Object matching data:
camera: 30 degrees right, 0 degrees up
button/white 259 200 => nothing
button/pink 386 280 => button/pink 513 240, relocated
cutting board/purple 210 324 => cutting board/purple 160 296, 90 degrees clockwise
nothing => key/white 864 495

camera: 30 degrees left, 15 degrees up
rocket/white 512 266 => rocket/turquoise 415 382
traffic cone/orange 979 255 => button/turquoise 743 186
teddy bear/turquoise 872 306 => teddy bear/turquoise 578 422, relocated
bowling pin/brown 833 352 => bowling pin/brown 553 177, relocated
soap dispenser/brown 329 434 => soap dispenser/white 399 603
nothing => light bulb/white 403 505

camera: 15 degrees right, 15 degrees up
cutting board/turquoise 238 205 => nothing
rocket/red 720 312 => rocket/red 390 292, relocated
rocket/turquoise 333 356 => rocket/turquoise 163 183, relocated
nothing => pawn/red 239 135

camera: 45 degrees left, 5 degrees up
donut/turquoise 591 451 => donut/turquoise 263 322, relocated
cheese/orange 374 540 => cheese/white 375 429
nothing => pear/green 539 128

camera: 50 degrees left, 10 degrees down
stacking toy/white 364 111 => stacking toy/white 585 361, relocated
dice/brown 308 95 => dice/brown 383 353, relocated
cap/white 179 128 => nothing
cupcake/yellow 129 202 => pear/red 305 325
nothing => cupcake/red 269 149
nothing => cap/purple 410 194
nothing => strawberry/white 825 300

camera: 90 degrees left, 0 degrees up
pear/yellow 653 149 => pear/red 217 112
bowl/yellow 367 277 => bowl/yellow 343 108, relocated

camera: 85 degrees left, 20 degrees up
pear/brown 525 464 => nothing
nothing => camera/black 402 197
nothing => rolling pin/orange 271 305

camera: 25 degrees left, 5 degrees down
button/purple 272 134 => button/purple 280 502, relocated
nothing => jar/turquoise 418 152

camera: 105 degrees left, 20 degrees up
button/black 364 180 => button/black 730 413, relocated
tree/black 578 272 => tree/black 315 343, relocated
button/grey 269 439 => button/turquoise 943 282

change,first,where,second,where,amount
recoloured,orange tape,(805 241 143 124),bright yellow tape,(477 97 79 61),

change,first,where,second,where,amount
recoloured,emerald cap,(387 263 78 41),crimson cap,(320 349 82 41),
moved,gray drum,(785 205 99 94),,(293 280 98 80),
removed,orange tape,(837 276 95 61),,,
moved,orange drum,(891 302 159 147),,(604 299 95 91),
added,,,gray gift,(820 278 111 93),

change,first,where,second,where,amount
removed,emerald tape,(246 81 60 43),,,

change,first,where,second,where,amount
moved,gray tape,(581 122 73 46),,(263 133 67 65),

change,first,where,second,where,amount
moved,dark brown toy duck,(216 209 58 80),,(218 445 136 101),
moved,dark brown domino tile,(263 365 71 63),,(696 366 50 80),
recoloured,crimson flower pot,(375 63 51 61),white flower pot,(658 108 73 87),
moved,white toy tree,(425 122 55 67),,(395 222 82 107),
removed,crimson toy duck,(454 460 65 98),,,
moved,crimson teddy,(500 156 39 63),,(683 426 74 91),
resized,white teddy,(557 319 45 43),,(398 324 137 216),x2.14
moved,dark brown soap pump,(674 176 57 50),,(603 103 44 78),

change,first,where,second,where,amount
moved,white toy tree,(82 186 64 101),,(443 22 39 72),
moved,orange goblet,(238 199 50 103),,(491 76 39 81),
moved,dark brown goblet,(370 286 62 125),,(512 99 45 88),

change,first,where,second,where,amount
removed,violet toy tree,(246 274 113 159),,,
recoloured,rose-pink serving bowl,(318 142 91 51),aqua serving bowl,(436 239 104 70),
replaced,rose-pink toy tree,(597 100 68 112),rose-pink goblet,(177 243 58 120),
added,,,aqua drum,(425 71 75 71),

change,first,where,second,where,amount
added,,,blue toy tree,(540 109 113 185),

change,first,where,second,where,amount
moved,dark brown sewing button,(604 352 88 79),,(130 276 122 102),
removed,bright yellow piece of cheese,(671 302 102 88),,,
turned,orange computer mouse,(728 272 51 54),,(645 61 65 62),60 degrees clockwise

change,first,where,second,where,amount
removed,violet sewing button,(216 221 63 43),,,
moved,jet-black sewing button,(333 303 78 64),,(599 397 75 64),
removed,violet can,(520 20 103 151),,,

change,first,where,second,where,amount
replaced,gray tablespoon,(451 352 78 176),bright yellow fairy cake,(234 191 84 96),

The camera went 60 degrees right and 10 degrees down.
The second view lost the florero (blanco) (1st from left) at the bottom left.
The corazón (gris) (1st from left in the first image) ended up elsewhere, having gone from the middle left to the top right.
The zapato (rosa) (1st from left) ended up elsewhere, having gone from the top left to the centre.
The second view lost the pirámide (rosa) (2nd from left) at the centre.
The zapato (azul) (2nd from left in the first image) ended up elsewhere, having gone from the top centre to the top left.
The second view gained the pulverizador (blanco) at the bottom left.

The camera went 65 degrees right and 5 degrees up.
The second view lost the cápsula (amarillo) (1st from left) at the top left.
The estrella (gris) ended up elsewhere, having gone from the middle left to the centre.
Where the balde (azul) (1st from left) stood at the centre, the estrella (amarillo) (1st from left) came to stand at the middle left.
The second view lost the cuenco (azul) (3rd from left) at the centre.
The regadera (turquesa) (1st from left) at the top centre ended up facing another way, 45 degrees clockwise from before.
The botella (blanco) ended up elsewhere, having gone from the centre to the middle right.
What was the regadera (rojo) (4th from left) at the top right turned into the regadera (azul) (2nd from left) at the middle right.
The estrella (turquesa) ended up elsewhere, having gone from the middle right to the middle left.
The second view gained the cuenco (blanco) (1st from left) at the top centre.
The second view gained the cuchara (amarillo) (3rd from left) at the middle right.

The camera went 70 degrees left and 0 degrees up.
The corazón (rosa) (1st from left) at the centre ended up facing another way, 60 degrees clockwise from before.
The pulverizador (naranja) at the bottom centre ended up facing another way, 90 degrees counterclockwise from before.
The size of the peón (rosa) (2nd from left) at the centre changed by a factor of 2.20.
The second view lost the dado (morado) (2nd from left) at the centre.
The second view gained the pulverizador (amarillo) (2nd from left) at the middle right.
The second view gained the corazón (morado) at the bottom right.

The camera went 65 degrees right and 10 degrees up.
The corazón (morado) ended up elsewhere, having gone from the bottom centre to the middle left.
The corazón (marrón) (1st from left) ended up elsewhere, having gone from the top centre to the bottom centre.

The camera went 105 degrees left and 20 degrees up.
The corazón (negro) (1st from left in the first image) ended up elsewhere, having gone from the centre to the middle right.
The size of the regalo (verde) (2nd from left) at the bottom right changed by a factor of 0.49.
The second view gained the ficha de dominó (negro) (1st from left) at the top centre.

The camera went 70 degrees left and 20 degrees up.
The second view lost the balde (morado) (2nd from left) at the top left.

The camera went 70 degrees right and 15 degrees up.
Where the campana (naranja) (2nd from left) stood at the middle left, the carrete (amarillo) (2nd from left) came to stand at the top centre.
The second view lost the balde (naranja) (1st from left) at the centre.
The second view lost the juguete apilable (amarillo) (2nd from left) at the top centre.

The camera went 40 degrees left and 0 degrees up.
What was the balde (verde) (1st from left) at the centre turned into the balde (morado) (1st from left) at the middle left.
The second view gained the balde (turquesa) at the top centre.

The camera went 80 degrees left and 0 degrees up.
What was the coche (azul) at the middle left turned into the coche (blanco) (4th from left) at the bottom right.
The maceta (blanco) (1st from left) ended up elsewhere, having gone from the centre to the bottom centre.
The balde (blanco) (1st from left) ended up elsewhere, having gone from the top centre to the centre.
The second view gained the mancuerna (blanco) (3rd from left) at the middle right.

YOUR GOAL:
Repeat each line above exactly as it stands.

WRITTEN SOLUTION:
camera: 30 degrees right, 0 degrees up
button/white 259 200 => nothing
button/pink 386 280 => button/pink 513 240, relocated
cutting board/purple 210 324 => cutting board/purple 160 296, 90 degrees clockwise
nothing => key/white 864 495

camera: 30 degrees left, 15 degrees up
rocket/white 512 266 => rocket/turquoise 415 382
traffic cone/orange 979 255 => button/turquoise 743 186
teddy bear/turquoise 872 306 => teddy bear/turquoise 578 422, relocated
bowling pin/brown 833 352 => bowling pin/brown 553 177, relocated
soap dispenser/brown 329 434 => soap dispenser/white 399 603
nothing => light bulb/white 403 505

camera: 15 degrees right, 15 degrees up
cutting board/turquoise 238 205 => nothing
rocket/red 720 312 => rocket/red 390 292, relocated
rocket/turquoise 333 356 => rocket/turquoise 163 183, relocated
nothing => pawn/red 239 135

camera: 45 degrees left, 5 degrees up
donut/turquoise 591 451 => donut/turquoise 263 322, relocated
cheese/orange 374 540 => cheese/white 375 429
nothing => pear/green 539 128

camera: 50 degrees left, 10 degrees down
stacking toy/white 364 111 => stacking toy/white 585 361, relocated
dice/brown 308 95 => dice/brown 383 353, relocated
cap/white 179 128 => nothing
cupcake/yellow 129 202 => pear/red 305 325
nothing => cupcake/red 269 149
nothing => cap/purple 410 194
nothing => strawberry/white 825 300

camera: 90 degrees left, 0 degrees up
pear/yellow 653 149 => pear/red 217 112
bowl/yellow 367 277 => bowl/yellow 343 108, relocated

camera: 85 degrees left, 20 degrees up
pear/brown 525 464 => nothing
nothing => camera/black 402 197
nothing => rolling pin/orange 271 305

camera: 25 degrees left, 5 degrees down
button/purple 272 134 => button/purple 280 502, relocated
nothing => jar/turquoise 418 152

camera: 105 degrees left, 20 degrees up
button/black 364 180 => button/black 730 413, relocated
tree/black 578 272 => tree/black 315 343, relocated
button/grey 269 439 => button/turquoise 943 282

change,first,where,second,where,amount
recoloured,orange tape,(805 241 143 124),bright yellow tape,(477 97 79 61),

change,first,where,second,where,amount
recoloured,emerald cap,(387 263 78 41),crimson cap,(320 349 82 41),
moved,gray drum,(785 205 99 94),,(293 280 98 80),
removed,orange tape,(837 276 95 61),,,
moved,orange drum,(891 302 159 147),,(604 299 95 91),
added,,,gray gift,(820 278 111 93),

change,first,where,second,where,amount
removed,emerald tape,(246 81 60 43),,,

change,first,where,second,where,amount
moved,gray tape,(581 122 73 46),,(263 133 67 65),

change,first,where,second,where,amount
moved,dark brown toy duck,(216 209 58 80),,(218 445 136 101),
moved,dark brown domino tile,(263 365 71 63),,(696 366 50 80),
recoloured,crimson flower pot,(375 63 51 61),white flower pot,(658 108 73 87),
moved,white toy tree,(425 122 55 67),,(395 222 82 107),
removed,crimson toy duck,(454 460 65 98),,,
moved,crimson teddy,(500 156 39 63),,(683 426 74 91),
resized,white teddy,(557 319 45 43),,(398 324 137 216),x2.14
moved,dark brown soap pump,(674 176 57 50),,(603 103 44 78),

change,first,where,second,where,amount
moved,white toy tree,(82 186 64 101),,(443 22 39 72),
moved,orange goblet,(238 199 50 103),,(491 76 39 81),
moved,dark brown goblet,(370 286 62 125),,(512 99 45 88),

change,first,where,second,where,amount
removed,violet toy tree,(246 274 113 159),,,
recoloured,rose-pink serving bowl,(318 142 91 51),aqua serving bowl,(436 239 104 70),
replaced,rose-pink toy tree,(597 100 68 112),rose-pink goblet,(177 243 58 120),
added,,,aqua drum,(425 71 75 71),

change,first,where,second,where,amount
added,,,blue toy tree,(540 109 113 185),

change,first,where,second,where,amount
moved,dark brown sewing button,(604 352 88 79),,(130 276 122 102),
removed,bright yellow piece of cheese,(671 302 102 88),,,
turned,orange computer mouse,(728 272 51 54),,(645 61 65 62),60 degrees clockwise

change,first,where,second,where,amount
removed,violet sewing button,(216 221 63 43),,,
moved,jet-black sewing button,(333 303 78 64),,(599 397 75 64),
removed,violet can,(520 20 103 151),,,

change,first,where,second,where,amount
replaced,gray tablespoon,(451 352 78 176),bright yellow fairy cake,(234 191 84 96),

The camera went 60 degrees right and 10 degrees down.
The second view lost the florero (blanco) (1st from left) at the bottom left.
The corazón (gris) (1st from left in the first image) ended up elsewhere, having gone from the middle left to the top right.
The zapato (rosa) (1st from left) ended up elsewhere, having gone from the top left to the centre.
The second view lost the pirámide (rosa) (2nd from left) at the centre.
The zapato (azul) (2nd from left in the first image) ended up elsewhere, having gone from the top centre to the top left.
The second view gained the pulverizador (blanco) at the bottom left.

The camera went 65 degrees right and 5 degrees up.
The second view lost the cápsula (amarillo) (1st from left) at the top left.
The estrella (gris) ended up elsewhere, having gone from the middle left to the centre.
Where the balde (azul) (1st from left) stood at the centre, the estrella (amarillo) (1st from left) came to stand at the middle left.
The second view lost the cuenco (azul) (3rd from left) at the centre.
The regadera (turquesa) (1st from left) at the top centre ended up facing another way, 45 degrees clockwise from before.
The botella (blanco) ended up elsewhere, having gone from the centre to the middle right.
What was the regadera (rojo) (4th from left) at the top right turned into the regadera (azul) (2nd from left) at the middle right.
The estrella (turquesa) ended up elsewhere, having gone from the middle right to the middle left.
The second view gained the cuenco (blanco) (1st from left) at the top centre.
The second view gained the cuchara (amarillo) (3rd from left) at the middle right.

The camera went 70 degrees left and 0 degrees up.
The corazón (rosa) (1st from left) at the centre ended up facing another way, 60 degrees clockwise from before.
The pulverizador (naranja) at the bottom centre ended up facing another way, 90 degrees counterclockwise from before.
The size of the peón (rosa) (2nd from left) at the centre changed by a factor of 2.20.
The second view lost the dado (morado) (2nd from left) at the centre.
The second view gained the pulverizador (amarillo) (2nd from left) at the middle right.
The second view gained the corazón (morado) at the bottom right.

The camera went 65 degrees right and 10 degrees up.
The corazón (morado) ended up elsewhere, having gone from the bottom centre to the middle left.
The corazón (marrón) (1st from left) ended up elsewhere, having gone from the top centre to the bottom centre.

The camera went 105 degrees left and 20 degrees up.
The corazón (negro) (1st from left in the first image) ended up elsewhere, having gone from the centre to the middle right.
The size of the regalo (verde) (2nd from left) at the bottom right changed by a factor of 0.49.
The second view gained the ficha de dominó (negro) (1st from left) at the top centre.

The camera went 70 degrees left and 20 degrees up.
The second view lost the balde (morado) (2nd from left) at the top left.

The camera went 70 degrees right and 15 degrees up.
Where the campana (naranja) (2nd from left) stood at the middle left, the carrete (amarillo) (2nd from left) came to stand at the top centre.
The second view lost the balde (naranja) (1st from left) at the centre.
The second view lost the juguete apilable (amarillo) (2nd from left) at the top centre.

The camera went 40 degrees left and 0 degrees up.
What was the balde (verde) (1st from left) at the centre turned into the balde (morado) (1st from left) at the middle left.
The second view gained the balde (turquesa) at the top centre.

The camera went 80 degrees left and 0 degrees up.
What was the coche (azul) at the middle left turned into the coche (blanco) (4th from left) at the bottom right.
The maceta (blanco) (1st from left) ended up elsewhere, having gone from the centre to the bottom centre.
The balde (blanco) (1st from left) ended up elsewhere, having gone from the top centre to the centre.
The second view gained the mancuerna (blanco) (3rd from left) at the middle right.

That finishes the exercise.